[Scene edit records]

<<<<

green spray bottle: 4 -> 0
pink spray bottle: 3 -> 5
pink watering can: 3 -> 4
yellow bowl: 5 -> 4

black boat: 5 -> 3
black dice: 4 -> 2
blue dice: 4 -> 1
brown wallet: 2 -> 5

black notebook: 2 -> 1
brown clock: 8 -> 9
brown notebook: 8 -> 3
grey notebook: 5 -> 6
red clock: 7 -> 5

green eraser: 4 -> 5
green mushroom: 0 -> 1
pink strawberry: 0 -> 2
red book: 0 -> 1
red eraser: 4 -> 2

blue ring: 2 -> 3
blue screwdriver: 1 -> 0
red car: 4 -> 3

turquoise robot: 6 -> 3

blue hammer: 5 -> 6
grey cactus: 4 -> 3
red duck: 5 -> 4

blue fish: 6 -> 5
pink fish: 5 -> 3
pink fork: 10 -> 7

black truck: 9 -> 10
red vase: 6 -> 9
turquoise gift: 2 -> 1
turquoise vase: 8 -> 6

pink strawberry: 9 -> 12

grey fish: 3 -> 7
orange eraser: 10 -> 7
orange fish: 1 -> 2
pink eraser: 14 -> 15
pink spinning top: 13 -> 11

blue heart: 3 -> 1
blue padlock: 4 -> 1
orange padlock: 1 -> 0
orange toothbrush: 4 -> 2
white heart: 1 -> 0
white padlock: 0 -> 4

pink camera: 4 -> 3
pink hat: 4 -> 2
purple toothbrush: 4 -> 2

>>>>

Task description:
Extract every line from the one containing "pink strawberry: 0 -> 2" to the end of the entries, including both of those lines, exactly as given and with nothing added.

Result of this exercise:
pink strawberry: 0 -> 2
red book: 0 -> 1
red eraser: 4 -> 2

blue ring: 2 -> 3
blue screwdriver: 1 -> 0
red car: 4 -> 3

turquoise robot: 6 -> 3

blue hammer: 5 -> 6
grey cactus: 4 -> 3
red duck: 5 -> 4

blue fish: 6 -> 5
pink fish: 5 -> 3
pink fork: 10 -> 7

black truck: 9 -> 10
red vase: 6 -> 9
turquoise gift: 2 -> 1
turquoise vase: 8 -> 6

pink strawberry: 9 -> 12

grey fish: 3 -> 7
orange eraser: 10 -> 7
orange fish: 1 -> 2
pink eraser: 14 -> 15
pink spinning top: 13 -> 11

blue heart: 3 -> 1
blue padlock: 4 -> 1
orange padlock: 1 -> 0
orange toothbrush: 4 -> 2
white heart: 1 -> 0
white padlock: 0 -> 4

pink camera: 4 -> 3
pink hat: 4 -> 2
purple toothbrush: 4 -> 2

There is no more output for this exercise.